### [Written request]
Copy word for word the lines of data between the line holding "195: (1129, 60)" and the line holding "86: (782, 1196)", inclusive.

+++

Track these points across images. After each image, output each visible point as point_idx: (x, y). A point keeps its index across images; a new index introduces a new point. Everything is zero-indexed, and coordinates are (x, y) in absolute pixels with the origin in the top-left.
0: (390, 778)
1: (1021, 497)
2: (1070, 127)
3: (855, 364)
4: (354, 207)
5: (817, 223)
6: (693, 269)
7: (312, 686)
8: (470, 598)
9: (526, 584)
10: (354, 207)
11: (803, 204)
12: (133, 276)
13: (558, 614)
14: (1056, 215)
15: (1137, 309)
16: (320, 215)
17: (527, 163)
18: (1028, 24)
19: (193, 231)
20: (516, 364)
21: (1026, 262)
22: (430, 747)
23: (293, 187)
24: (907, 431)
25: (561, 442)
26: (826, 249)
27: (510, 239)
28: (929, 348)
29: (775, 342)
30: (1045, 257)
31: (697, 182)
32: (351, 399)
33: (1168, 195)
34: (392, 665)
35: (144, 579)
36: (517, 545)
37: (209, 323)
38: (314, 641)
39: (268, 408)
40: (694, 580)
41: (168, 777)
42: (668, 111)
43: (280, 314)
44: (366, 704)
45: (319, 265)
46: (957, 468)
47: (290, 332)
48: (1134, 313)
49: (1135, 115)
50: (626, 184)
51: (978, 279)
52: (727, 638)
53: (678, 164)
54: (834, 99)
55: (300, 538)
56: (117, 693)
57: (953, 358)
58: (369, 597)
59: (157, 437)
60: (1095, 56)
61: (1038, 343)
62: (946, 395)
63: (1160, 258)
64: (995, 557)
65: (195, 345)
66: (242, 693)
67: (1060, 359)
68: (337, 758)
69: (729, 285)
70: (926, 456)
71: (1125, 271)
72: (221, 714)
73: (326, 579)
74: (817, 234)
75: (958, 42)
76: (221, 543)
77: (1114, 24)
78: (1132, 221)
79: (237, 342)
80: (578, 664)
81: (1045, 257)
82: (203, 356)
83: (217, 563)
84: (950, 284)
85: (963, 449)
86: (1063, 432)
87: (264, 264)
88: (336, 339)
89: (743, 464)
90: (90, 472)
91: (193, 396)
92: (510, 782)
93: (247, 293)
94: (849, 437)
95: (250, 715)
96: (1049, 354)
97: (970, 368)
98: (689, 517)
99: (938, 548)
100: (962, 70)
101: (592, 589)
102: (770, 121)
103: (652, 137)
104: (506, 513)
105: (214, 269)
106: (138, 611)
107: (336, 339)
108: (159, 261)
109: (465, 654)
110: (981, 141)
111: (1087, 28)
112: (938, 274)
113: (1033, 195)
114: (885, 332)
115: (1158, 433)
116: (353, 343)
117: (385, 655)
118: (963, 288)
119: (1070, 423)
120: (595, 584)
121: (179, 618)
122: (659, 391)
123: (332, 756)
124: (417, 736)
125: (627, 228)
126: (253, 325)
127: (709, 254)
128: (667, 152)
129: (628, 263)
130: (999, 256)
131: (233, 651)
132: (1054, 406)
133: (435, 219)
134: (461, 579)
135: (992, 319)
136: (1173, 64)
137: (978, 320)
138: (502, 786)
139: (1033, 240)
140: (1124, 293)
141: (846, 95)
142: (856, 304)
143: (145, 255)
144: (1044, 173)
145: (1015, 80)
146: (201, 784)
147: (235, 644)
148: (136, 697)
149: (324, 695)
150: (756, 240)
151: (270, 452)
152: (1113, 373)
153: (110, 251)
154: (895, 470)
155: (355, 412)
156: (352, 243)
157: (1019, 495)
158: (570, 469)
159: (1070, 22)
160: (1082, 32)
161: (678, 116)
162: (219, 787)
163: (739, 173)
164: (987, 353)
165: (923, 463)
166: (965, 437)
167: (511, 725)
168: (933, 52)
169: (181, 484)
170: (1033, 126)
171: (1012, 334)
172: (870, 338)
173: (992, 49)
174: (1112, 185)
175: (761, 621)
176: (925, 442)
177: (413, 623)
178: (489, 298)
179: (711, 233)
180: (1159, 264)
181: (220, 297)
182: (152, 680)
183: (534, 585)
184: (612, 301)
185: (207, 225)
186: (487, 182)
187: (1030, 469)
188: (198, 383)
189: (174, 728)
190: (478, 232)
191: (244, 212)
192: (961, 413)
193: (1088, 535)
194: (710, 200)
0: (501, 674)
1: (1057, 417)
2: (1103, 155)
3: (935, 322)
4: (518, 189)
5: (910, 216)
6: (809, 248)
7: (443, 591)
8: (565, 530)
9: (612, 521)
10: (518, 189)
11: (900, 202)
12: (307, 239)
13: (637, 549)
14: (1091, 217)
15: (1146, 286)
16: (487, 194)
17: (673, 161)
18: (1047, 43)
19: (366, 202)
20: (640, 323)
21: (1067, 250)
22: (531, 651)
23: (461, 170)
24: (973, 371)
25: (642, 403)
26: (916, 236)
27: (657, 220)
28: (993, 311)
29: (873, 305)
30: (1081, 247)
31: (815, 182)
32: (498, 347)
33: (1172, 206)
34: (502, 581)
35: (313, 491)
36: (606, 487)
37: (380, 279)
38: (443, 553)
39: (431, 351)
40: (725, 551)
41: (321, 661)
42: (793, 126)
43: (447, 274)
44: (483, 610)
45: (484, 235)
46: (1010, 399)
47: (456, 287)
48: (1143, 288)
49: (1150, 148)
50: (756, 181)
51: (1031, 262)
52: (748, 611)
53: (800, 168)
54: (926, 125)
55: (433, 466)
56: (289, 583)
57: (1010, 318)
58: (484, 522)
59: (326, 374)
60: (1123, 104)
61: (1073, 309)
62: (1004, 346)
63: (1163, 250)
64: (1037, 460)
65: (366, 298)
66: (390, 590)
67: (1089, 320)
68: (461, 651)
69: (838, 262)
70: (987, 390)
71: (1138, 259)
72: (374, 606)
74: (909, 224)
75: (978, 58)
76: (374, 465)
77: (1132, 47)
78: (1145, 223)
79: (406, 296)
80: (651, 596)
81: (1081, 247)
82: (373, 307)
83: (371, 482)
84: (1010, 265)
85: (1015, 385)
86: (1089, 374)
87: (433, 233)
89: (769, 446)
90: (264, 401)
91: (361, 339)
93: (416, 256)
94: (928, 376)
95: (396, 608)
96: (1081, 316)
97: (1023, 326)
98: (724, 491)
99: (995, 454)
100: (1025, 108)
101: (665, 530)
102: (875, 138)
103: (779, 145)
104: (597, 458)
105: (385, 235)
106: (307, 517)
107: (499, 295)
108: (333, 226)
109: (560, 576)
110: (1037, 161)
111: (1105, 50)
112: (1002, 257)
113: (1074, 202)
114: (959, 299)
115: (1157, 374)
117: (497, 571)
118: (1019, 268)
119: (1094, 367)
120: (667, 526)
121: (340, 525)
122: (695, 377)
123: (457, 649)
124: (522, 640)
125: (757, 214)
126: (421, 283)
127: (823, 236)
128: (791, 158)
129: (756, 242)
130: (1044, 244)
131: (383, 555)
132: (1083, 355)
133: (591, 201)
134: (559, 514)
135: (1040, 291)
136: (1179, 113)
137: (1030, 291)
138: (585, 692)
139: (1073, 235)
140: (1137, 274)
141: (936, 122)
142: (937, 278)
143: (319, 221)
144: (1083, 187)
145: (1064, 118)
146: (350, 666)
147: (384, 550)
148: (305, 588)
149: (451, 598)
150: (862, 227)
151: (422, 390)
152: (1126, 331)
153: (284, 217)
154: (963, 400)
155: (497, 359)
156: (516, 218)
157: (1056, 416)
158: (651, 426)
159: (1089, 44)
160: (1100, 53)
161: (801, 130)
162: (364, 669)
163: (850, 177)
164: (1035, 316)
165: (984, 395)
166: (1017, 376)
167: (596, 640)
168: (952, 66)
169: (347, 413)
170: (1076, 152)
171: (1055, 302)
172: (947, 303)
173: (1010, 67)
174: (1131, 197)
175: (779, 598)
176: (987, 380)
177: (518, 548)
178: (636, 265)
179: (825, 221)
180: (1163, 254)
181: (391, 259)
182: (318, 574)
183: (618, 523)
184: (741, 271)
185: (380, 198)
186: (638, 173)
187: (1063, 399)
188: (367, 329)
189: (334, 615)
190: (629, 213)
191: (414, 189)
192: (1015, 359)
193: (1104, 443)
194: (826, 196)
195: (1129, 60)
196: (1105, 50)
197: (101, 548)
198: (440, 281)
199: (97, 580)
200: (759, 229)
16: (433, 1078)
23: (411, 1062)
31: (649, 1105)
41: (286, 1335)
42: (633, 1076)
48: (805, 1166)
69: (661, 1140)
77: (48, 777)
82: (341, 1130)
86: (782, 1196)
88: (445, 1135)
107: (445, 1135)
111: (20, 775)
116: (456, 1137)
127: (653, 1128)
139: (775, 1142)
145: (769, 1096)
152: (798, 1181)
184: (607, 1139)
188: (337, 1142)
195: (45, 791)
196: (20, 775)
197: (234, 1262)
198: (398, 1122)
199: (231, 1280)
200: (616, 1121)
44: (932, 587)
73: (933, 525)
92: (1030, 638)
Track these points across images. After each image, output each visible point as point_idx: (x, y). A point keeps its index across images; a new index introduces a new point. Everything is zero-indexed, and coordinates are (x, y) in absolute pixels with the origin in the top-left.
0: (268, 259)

+++

### [Written solution]
195: (1129, 60)
196: (1105, 50)
197: (101, 548)
198: (440, 281)
199: (97, 580)
200: (759, 229)
16: (433, 1078)
23: (411, 1062)
31: (649, 1105)
41: (286, 1335)
42: (633, 1076)
48: (805, 1166)
69: (661, 1140)
77: (48, 777)
82: (341, 1130)
86: (782, 1196)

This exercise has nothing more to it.